> [Task goal]: Reproduce the records word for word, from the first line to the line containing "C102: 100nF (GND, VS) -> 100nF (GND, VEE)".

> [Listed entries]:
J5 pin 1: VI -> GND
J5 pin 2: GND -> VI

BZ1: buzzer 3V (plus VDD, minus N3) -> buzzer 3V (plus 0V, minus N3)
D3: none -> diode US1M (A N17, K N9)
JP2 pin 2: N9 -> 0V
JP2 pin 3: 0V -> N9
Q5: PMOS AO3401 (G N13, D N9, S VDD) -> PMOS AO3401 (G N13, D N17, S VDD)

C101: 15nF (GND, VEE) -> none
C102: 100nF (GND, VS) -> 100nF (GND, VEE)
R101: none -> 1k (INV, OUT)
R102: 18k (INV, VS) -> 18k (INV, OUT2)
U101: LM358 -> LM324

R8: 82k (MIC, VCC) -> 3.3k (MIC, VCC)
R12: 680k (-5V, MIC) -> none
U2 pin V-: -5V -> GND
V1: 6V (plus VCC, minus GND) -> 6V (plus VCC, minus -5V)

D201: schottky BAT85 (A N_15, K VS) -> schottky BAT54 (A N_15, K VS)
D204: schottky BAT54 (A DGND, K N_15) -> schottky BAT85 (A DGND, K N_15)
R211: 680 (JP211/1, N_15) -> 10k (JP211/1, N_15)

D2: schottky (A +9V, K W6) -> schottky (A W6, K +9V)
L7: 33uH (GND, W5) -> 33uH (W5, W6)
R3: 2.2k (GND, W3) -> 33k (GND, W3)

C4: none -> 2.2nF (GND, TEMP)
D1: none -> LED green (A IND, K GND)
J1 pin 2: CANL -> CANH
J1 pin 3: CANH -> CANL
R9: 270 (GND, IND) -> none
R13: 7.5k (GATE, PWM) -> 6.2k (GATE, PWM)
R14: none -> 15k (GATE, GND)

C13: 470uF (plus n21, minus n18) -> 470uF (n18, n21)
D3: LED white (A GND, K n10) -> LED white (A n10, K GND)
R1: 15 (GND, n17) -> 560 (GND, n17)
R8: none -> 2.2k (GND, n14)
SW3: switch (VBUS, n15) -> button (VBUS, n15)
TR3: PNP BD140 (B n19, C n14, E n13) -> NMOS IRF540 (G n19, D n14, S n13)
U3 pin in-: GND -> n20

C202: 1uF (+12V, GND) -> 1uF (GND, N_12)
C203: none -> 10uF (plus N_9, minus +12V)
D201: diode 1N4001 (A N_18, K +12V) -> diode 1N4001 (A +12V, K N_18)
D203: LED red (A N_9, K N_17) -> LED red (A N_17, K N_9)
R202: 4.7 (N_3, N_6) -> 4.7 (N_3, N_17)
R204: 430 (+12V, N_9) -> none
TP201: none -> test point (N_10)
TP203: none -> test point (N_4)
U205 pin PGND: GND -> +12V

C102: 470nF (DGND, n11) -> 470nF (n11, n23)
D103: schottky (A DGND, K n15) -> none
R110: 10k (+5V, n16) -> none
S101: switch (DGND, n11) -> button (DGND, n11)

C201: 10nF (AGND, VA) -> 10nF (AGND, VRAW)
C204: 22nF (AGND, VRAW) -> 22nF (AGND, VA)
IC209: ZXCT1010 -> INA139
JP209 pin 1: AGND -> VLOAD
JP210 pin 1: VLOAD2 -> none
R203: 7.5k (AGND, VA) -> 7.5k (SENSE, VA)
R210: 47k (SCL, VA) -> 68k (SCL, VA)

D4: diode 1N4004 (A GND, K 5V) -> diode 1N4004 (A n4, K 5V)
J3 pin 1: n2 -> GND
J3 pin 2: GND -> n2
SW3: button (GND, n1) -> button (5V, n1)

> [Solution to the problem]:
J5 pin 1: VI -> GND
J5 pin 2: GND -> VI

BZ1: buzzer 3V (plus VDD, minus N3) -> buzzer 3V (plus 0V, minus N3)
D3: none -> diode US1M (A N17, K N9)
JP2 pin 2: N9 -> 0V
JP2 pin 3: 0V -> N9
Q5: PMOS AO3401 (G N13, D N9, S VDD) -> PMOS AO3401 (G N13, D N17, S VDD)

C101: 15nF (GND, VEE) -> none
C102: 100nF (GND, VS) -> 100nF (GND, VEE)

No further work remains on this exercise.